Entries provided →
━━━━━━━━━━━━━━━━
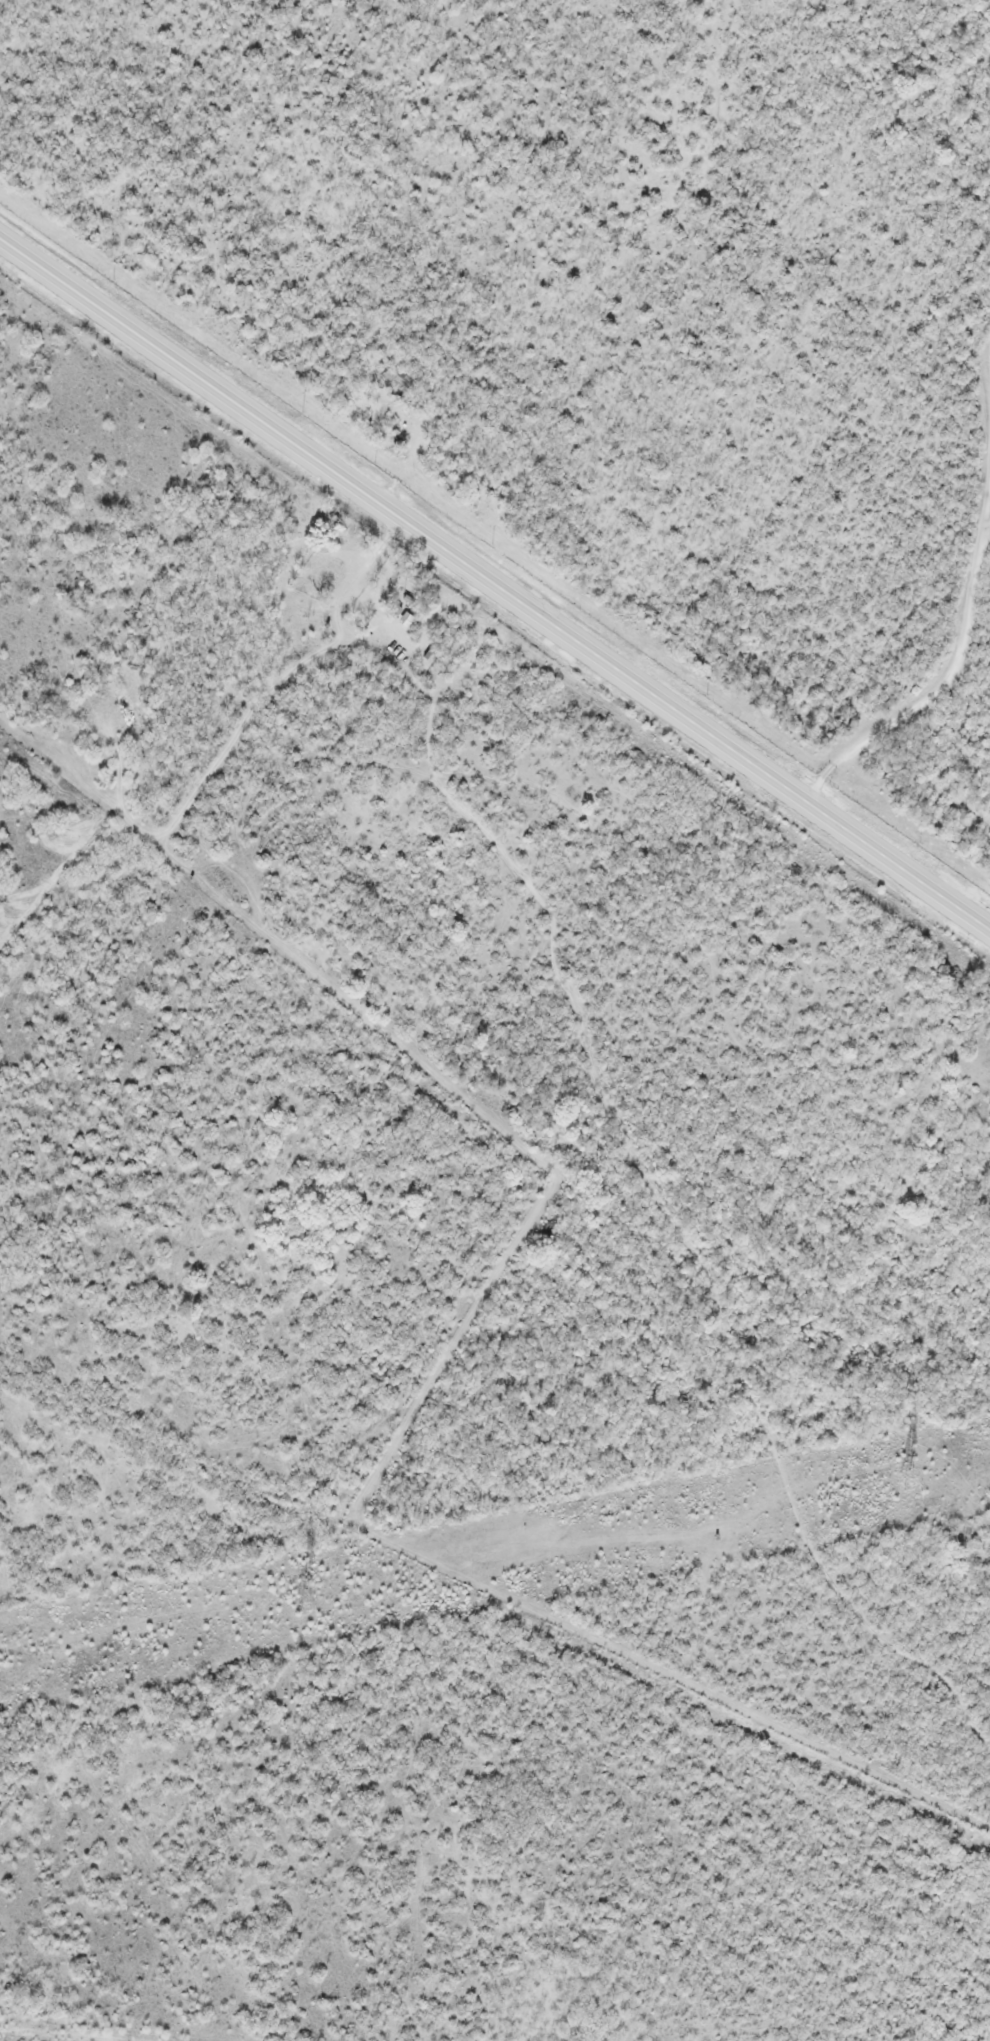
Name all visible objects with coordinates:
road: (200, 152)
building: (339, 563)
road: (494, 578)
building: (406, 620)
power tower: (906, 1481)
power tower: (303, 1602)

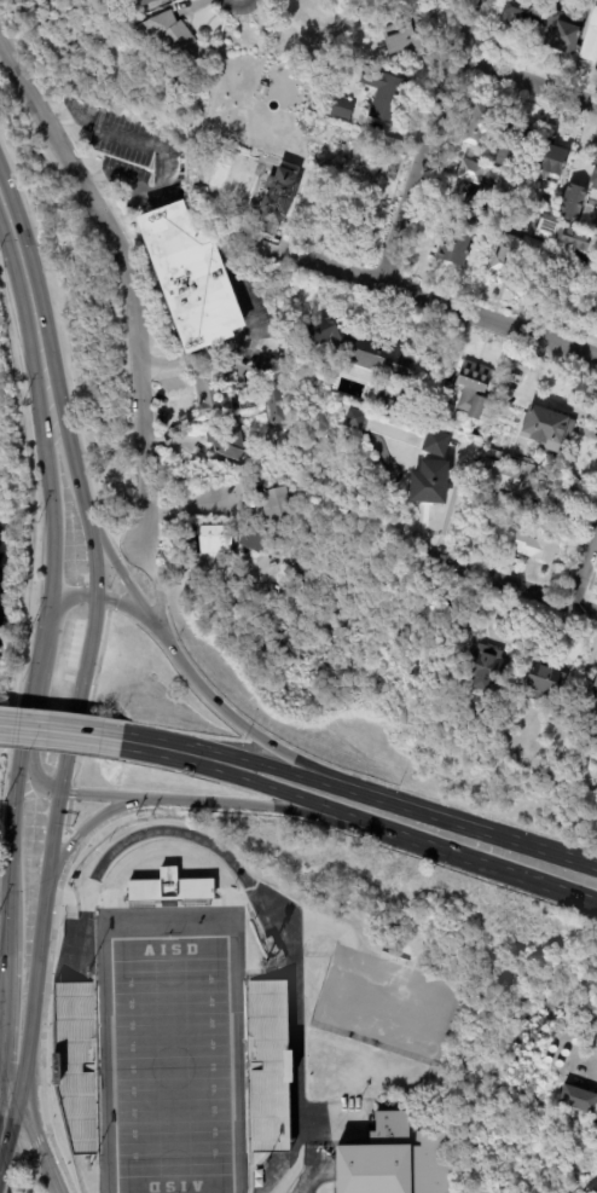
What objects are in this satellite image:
building: (146, 2)
building: (520, 16)
building: (307, 23)
building: (561, 32)
building: (408, 33)
building: (589, 38)
building: (172, 40)
road: (527, 80)
building: (384, 95)
road: (528, 101)
building: (343, 107)
road: (65, 120)
building: (482, 124)
road: (430, 141)
building: (517, 144)
building: (553, 157)
building: (392, 172)
building: (472, 172)
building: (594, 178)
road: (160, 180)
building: (481, 196)
building: (279, 201)
building: (576, 203)
building: (548, 228)
building: (574, 238)
building: (457, 243)
building: (517, 255)
road: (130, 276)
road: (366, 276)
building: (192, 277)
building: (596, 301)
road: (29, 303)
road: (537, 317)
road: (535, 334)
building: (371, 361)
road: (67, 369)
building: (508, 387)
building: (474, 389)
building: (211, 393)
building: (247, 397)
building: (281, 415)
building: (355, 420)
building: (506, 425)
building: (549, 429)
building: (228, 444)
building: (438, 444)
road: (22, 464)
road: (7, 466)
building: (524, 484)
building: (431, 485)
road: (187, 505)
building: (278, 505)
road: (33, 506)
park: (11, 509)
road: (579, 536)
road: (54, 538)
building: (192, 539)
building: (217, 539)
building: (253, 539)
building: (526, 542)
road: (584, 561)
building: (307, 573)
road: (590, 579)
road: (514, 582)
road: (156, 589)
road: (591, 593)
road: (572, 595)
road: (108, 602)
building: (462, 623)
building: (485, 665)
building: (544, 681)
road: (201, 686)
building: (593, 686)
road: (31, 705)
road: (88, 707)
building: (487, 719)
road: (60, 732)
road: (69, 746)
road: (58, 750)
road: (169, 751)
road: (6, 760)
road: (343, 770)
road: (192, 774)
road: (301, 776)
road: (202, 803)
road: (311, 803)
road: (160, 806)
road: (81, 831)
road: (12, 832)
road: (490, 832)
road: (502, 870)
building: (168, 886)
road: (269, 917)
building: (271, 944)
road: (6, 1004)
park: (258, 1030)
building: (76, 1063)
park: (170, 1064)
building: (267, 1065)
building: (579, 1099)
road: (6, 1108)
building: (580, 1123)
road: (0, 1133)
road: (34, 1140)
building: (397, 1159)
road: (12, 1164)
road: (27, 1165)
road: (4, 1178)
road: (5, 1182)

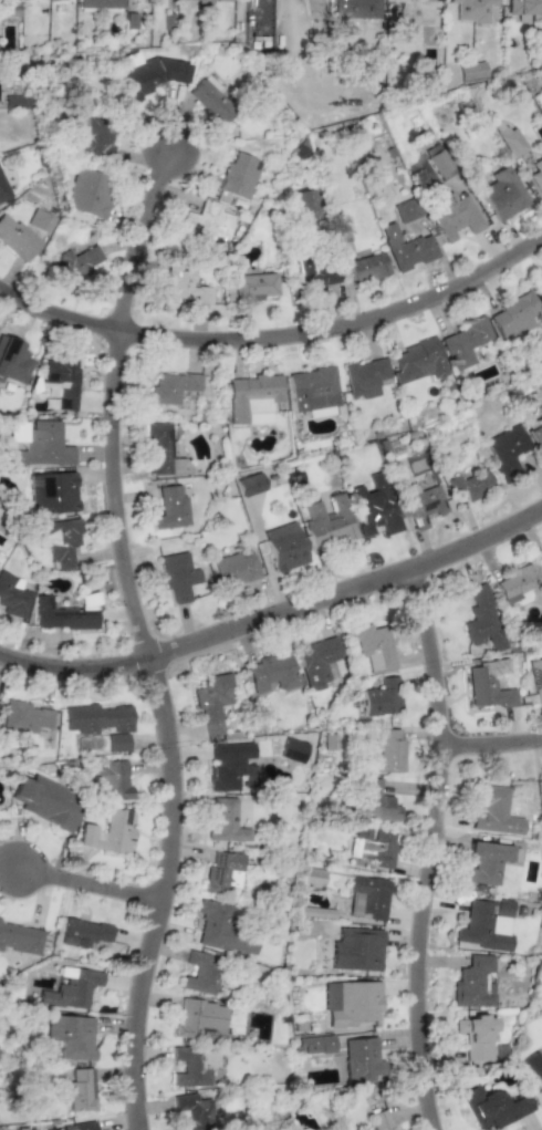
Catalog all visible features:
building: (204, 0)
building: (437, 0)
building: (98, 3)
building: (355, 9)
building: (525, 9)
building: (413, 10)
building: (474, 10)
building: (259, 25)
building: (130, 59)
building: (471, 71)
building: (149, 76)
building: (210, 99)
building: (15, 101)
building: (96, 137)
building: (509, 139)
building: (438, 162)
building: (238, 175)
building: (536, 176)
building: (3, 190)
building: (88, 192)
building: (502, 193)
building: (305, 203)
building: (405, 210)
building: (454, 215)
building: (205, 222)
building: (16, 237)
building: (406, 247)
building: (74, 263)
building: (366, 267)
building: (312, 273)
building: (184, 286)
building: (253, 286)
building: (512, 315)
road: (277, 340)
building: (465, 342)
building: (13, 361)
building: (417, 361)
building: (365, 377)
building: (61, 380)
building: (172, 386)
building: (313, 388)
building: (252, 398)
building: (320, 412)
building: (536, 429)
building: (39, 444)
building: (162, 451)
building: (505, 451)
building: (249, 484)
building: (469, 486)
building: (51, 493)
building: (421, 500)
building: (170, 507)
building: (375, 507)
building: (327, 523)
building: (55, 533)
building: (284, 546)
road: (268, 557)
building: (540, 558)
building: (237, 567)
building: (178, 576)
building: (517, 582)
building: (13, 596)
building: (62, 616)
road: (276, 616)
building: (483, 618)
road: (136, 639)
building: (373, 646)
building: (318, 662)
building: (271, 673)
building: (535, 678)
building: (487, 689)
building: (381, 697)
building: (212, 703)
building: (24, 717)
building: (100, 723)
road: (485, 746)
building: (382, 749)
building: (292, 750)
building: (230, 766)
building: (541, 780)
building: (111, 781)
building: (46, 800)
building: (373, 802)
building: (494, 807)
building: (108, 832)
building: (373, 846)
road: (424, 851)
building: (485, 861)
building: (222, 872)
building: (312, 877)
road: (84, 886)
building: (367, 898)
building: (486, 925)
building: (222, 928)
building: (20, 939)
building: (356, 949)
building: (201, 972)
building: (474, 982)
building: (69, 990)
building: (351, 1001)
building: (184, 1020)
building: (71, 1035)
building: (477, 1037)
building: (314, 1045)
building: (361, 1059)
building: (189, 1067)
building: (533, 1070)
building: (80, 1089)
building: (492, 1107)
building: (192, 1111)
building: (381, 1120)
building: (80, 1127)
━━━━━━━━━━━━━━━━
Problem requirements →
No pictures belong in the copy. Repeat the entries exactly.

Response to this exercise →
Name all visible objects with coordinates:
road: (200, 152)
building: (339, 563)
road: (494, 578)
building: (406, 620)
power tower: (906, 1481)
power tower: (303, 1602)

What objects are in this satellite image:
building: (146, 2)
building: (520, 16)
building: (307, 23)
building: (561, 32)
building: (408, 33)
building: (589, 38)
building: (172, 40)
road: (527, 80)
building: (384, 95)
road: (528, 101)
building: (343, 107)
road: (65, 120)
building: (482, 124)
road: (430, 141)
building: (517, 144)
building: (553, 157)
building: (392, 172)
building: (472, 172)
building: (594, 178)
road: (160, 180)
building: (481, 196)
building: (279, 201)
building: (576, 203)
building: (548, 228)
building: (574, 238)
building: (457, 243)
building: (517, 255)
road: (130, 276)
road: (366, 276)
building: (192, 277)
building: (596, 301)
road: (29, 303)
road: (537, 317)
road: (535, 334)
building: (371, 361)
road: (67, 369)
building: (508, 387)
building: (474, 389)
building: (211, 393)
building: (247, 397)
building: (281, 415)
building: (355, 420)
building: (506, 425)
building: (549, 429)
building: (228, 444)
building: (438, 444)
road: (22, 464)
road: (7, 466)
building: (524, 484)
building: (431, 485)
road: (187, 505)
building: (278, 505)
road: (33, 506)
park: (11, 509)
road: (579, 536)
road: (54, 538)
building: (192, 539)
building: (217, 539)
building: (253, 539)
building: (526, 542)
road: (584, 561)
building: (307, 573)
road: (590, 579)
road: (514, 582)
road: (156, 589)
road: (591, 593)
road: (572, 595)
road: (108, 602)
building: (462, 623)
building: (485, 665)
building: (544, 681)
road: (201, 686)
building: (593, 686)
road: (31, 705)
road: (88, 707)
building: (487, 719)
road: (60, 732)
road: (69, 746)
road: (58, 750)
road: (169, 751)
road: (6, 760)
road: (343, 770)
road: (192, 774)
road: (301, 776)
road: (202, 803)
road: (311, 803)
road: (160, 806)
road: (81, 831)
road: (12, 832)
road: (490, 832)
road: (502, 870)
building: (168, 886)
road: (269, 917)
building: (271, 944)
road: (6, 1004)
park: (258, 1030)
building: (76, 1063)
park: (170, 1064)
building: (267, 1065)
building: (579, 1099)
road: (6, 1108)
building: (580, 1123)
road: (0, 1133)
road: (34, 1140)
building: (397, 1159)
road: (12, 1164)
road: (27, 1165)
road: (4, 1178)
road: (5, 1182)

Catalog all visible features:
building: (204, 0)
building: (437, 0)
building: (98, 3)
building: (355, 9)
building: (525, 9)
building: (413, 10)
building: (474, 10)
building: (259, 25)
building: (130, 59)
building: (471, 71)
building: (149, 76)
building: (210, 99)
building: (15, 101)
building: (96, 137)
building: (509, 139)
building: (438, 162)
building: (238, 175)
building: (536, 176)
building: (3, 190)
building: (88, 192)
building: (502, 193)
building: (305, 203)
building: (405, 210)
building: (454, 215)
building: (205, 222)
building: (16, 237)
building: (406, 247)
building: (74, 263)
building: (366, 267)
building: (312, 273)
building: (184, 286)
building: (253, 286)
building: (512, 315)
road: (277, 340)
building: (465, 342)
building: (13, 361)
building: (417, 361)
building: (365, 377)
building: (61, 380)
building: (172, 386)
building: (313, 388)
building: (252, 398)
building: (320, 412)
building: (536, 429)
building: (39, 444)
building: (162, 451)
building: (505, 451)
building: (249, 484)
building: (469, 486)
building: (51, 493)
building: (421, 500)
building: (170, 507)
building: (375, 507)
building: (327, 523)
building: (55, 533)
building: (284, 546)
road: (268, 557)
building: (540, 558)
building: (237, 567)
building: (178, 576)
building: (517, 582)
building: (13, 596)
building: (62, 616)
road: (276, 616)
building: (483, 618)
road: (136, 639)
building: (373, 646)
building: (318, 662)
building: (271, 673)
building: (535, 678)
building: (487, 689)
building: (381, 697)
building: (212, 703)
building: (24, 717)
building: (100, 723)
road: (485, 746)
building: (382, 749)
building: (292, 750)
building: (230, 766)
building: (541, 780)
building: (111, 781)
building: (46, 800)
building: (373, 802)
building: (494, 807)
building: (108, 832)
building: (373, 846)
road: (424, 851)
building: (485, 861)
building: (222, 872)
building: (312, 877)
road: (84, 886)
building: (367, 898)
building: (486, 925)
building: (222, 928)
building: (20, 939)
building: (356, 949)
building: (201, 972)
building: (474, 982)
building: (69, 990)
building: (351, 1001)
building: (184, 1020)
building: (71, 1035)
building: (477, 1037)
building: (314, 1045)
building: (361, 1059)
building: (189, 1067)
building: (533, 1070)
building: (80, 1089)
building: (492, 1107)
building: (192, 1111)
building: (381, 1120)
building: (80, 1127)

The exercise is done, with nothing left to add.